Exercise: Copy the listing below line for line, keeping every character, space, and blank line unchanged.

Excerpts from a spatial reasoning dataset:
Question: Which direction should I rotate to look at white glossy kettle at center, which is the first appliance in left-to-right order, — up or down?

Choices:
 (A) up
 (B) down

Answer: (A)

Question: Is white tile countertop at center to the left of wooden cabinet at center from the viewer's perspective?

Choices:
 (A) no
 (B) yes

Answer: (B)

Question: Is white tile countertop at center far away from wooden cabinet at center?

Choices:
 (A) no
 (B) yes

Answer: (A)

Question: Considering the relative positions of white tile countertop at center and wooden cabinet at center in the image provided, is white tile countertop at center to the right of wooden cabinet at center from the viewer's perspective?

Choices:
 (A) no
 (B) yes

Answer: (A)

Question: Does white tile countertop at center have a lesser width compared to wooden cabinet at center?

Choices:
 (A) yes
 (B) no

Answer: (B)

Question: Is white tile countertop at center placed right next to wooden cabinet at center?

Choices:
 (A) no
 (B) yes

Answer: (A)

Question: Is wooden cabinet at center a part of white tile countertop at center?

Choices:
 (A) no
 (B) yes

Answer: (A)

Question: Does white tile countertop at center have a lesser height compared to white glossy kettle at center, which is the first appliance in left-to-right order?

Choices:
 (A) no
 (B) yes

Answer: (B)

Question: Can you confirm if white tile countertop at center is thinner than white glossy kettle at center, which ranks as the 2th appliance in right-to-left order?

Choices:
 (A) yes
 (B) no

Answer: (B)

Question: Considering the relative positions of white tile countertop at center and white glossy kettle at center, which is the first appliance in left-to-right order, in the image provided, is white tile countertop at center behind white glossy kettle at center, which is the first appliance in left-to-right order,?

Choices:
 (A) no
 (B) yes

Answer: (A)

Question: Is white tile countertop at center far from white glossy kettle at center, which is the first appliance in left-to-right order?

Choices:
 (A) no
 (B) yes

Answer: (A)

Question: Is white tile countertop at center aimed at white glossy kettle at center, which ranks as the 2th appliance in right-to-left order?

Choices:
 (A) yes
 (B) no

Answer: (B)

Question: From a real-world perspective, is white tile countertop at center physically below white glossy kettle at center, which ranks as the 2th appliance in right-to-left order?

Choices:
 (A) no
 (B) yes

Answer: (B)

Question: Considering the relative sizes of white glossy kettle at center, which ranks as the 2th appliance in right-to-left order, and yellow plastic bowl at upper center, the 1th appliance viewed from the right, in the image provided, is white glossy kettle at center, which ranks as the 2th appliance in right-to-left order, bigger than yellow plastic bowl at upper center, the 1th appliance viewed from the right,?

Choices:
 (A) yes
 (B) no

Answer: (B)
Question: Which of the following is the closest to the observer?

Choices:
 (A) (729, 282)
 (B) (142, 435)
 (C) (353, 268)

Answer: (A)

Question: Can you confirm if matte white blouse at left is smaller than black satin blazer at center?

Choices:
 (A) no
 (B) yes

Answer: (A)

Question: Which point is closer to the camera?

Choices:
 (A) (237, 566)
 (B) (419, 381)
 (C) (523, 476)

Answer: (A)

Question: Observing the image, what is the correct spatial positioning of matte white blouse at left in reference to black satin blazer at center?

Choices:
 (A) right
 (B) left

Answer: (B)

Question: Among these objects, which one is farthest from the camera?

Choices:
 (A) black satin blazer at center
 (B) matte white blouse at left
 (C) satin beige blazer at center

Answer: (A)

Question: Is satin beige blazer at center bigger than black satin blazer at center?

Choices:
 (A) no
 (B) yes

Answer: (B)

Answer to this problem:
Question: Which direction should I rotate to look at white glossy kettle at center, which is the first appliance in left-to-right order, — up or down?

Choices:
 (A) up
 (B) down

Answer: (A)

Question: Is white tile countertop at center to the left of wooden cabinet at center from the viewer's perspective?

Choices:
 (A) no
 (B) yes

Answer: (B)

Question: Is white tile countertop at center far away from wooden cabinet at center?

Choices:
 (A) no
 (B) yes

Answer: (A)

Question: Considering the relative positions of white tile countertop at center and wooden cabinet at center in the image provided, is white tile countertop at center to the right of wooden cabinet at center from the viewer's perspective?

Choices:
 (A) no
 (B) yes

Answer: (A)

Question: Does white tile countertop at center have a lesser width compared to wooden cabinet at center?

Choices:
 (A) yes
 (B) no

Answer: (B)

Question: Is white tile countertop at center placed right next to wooden cabinet at center?

Choices:
 (A) no
 (B) yes

Answer: (A)

Question: Is wooden cabinet at center a part of white tile countertop at center?

Choices:
 (A) no
 (B) yes

Answer: (A)

Question: Does white tile countertop at center have a lesser height compared to white glossy kettle at center, which is the first appliance in left-to-right order?

Choices:
 (A) no
 (B) yes

Answer: (B)

Question: Can you confirm if white tile countertop at center is thinner than white glossy kettle at center, which ranks as the 2th appliance in right-to-left order?

Choices:
 (A) yes
 (B) no

Answer: (B)

Question: Considering the relative positions of white tile countertop at center and white glossy kettle at center, which is the first appliance in left-to-right order, in the image provided, is white tile countertop at center behind white glossy kettle at center, which is the first appliance in left-to-right order,?

Choices:
 (A) no
 (B) yes

Answer: (A)

Question: Is white tile countertop at center far from white glossy kettle at center, which is the first appliance in left-to-right order?

Choices:
 (A) no
 (B) yes

Answer: (A)

Question: Is white tile countertop at center aimed at white glossy kettle at center, which ranks as the 2th appliance in right-to-left order?

Choices:
 (A) yes
 (B) no

Answer: (B)

Question: From a real-world perspective, is white tile countertop at center physically below white glossy kettle at center, which ranks as the 2th appliance in right-to-left order?

Choices:
 (A) no
 (B) yes

Answer: (B)

Question: Considering the relative sizes of white glossy kettle at center, which ranks as the 2th appliance in right-to-left order, and yellow plastic bowl at upper center, the 1th appliance viewed from the right, in the image provided, is white glossy kettle at center, which ranks as the 2th appliance in right-to-left order, bigger than yellow plastic bowl at upper center, the 1th appliance viewed from the right,?

Choices:
 (A) yes
 (B) no

Answer: (B)
Question: Which of the following is the closest to the observer?

Choices:
 (A) (729, 282)
 (B) (142, 435)
 (C) (353, 268)

Answer: (A)

Question: Can you confirm if matte white blouse at left is smaller than black satin blazer at center?

Choices:
 (A) no
 (B) yes

Answer: (A)

Question: Which point is closer to the camera?

Choices:
 (A) (237, 566)
 (B) (419, 381)
 (C) (523, 476)

Answer: (A)

Question: Observing the image, what is the correct spatial positioning of matte white blouse at left in reference to black satin blazer at center?

Choices:
 (A) right
 (B) left

Answer: (B)

Question: Among these objects, which one is farthest from the camera?

Choices:
 (A) black satin blazer at center
 (B) matte white blouse at left
 (C) satin beige blazer at center

Answer: (A)

Question: Is satin beige blazer at center bigger than black satin blazer at center?

Choices:
 (A) no
 (B) yes

Answer: (B)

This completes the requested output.